#### Dataset ####

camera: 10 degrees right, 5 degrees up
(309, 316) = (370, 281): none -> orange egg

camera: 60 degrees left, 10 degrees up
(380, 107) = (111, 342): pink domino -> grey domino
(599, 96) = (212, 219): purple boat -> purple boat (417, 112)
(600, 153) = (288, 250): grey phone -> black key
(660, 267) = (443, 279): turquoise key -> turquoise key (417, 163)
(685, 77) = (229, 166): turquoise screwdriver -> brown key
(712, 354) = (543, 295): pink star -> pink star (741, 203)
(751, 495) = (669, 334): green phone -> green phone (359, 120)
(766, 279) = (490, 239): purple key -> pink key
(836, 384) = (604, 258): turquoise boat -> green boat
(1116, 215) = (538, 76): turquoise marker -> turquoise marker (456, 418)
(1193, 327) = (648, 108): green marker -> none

####

§ What the task requires
Above are the records; copy each line from them that includes the string "purple".

§ Written response
(599, 96) = (212, 219): purple boat -> purple boat (417, 112)
(766, 279) = (490, 239): purple key -> pink key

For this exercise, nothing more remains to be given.